**WHAT IS NEEDED:** Your task is to gather the lines below that hold the string "minus".

**Before-and-after change records:**
= Beginning of Section =

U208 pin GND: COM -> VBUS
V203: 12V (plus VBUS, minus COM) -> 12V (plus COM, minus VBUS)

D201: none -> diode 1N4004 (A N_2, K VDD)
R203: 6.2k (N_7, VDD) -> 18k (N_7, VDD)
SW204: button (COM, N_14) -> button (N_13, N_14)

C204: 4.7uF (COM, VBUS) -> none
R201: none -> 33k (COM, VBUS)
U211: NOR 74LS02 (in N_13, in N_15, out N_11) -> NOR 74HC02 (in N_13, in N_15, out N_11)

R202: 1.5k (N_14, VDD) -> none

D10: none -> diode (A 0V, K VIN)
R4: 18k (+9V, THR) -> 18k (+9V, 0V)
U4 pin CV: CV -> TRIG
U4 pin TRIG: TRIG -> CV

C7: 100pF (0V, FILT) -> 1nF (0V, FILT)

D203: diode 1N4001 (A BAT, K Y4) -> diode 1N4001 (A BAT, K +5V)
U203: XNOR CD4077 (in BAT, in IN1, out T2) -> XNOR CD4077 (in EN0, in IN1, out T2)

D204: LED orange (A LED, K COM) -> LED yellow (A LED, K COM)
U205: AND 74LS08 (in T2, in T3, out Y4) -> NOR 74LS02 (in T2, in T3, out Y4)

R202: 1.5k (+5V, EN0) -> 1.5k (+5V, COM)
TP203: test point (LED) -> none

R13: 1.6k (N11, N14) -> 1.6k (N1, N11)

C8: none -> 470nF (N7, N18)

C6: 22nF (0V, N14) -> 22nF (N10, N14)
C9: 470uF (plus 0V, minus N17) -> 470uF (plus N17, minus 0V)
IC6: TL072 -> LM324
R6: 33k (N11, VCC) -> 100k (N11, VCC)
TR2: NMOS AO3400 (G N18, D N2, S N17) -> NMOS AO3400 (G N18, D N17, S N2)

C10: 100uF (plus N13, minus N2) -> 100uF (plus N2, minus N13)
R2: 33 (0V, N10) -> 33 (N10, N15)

= End of Section =

**SOLVED PROBLEM:**
V203: 12V (plus VBUS, minus COM) -> 12V (plus COM, minus VBUS)
C9: 470uF (plus 0V, minus N17) -> 470uF (plus N17, minus 0V)
C10: 100uF (plus N13, minus N2) -> 100uF (plus N2, minus N13)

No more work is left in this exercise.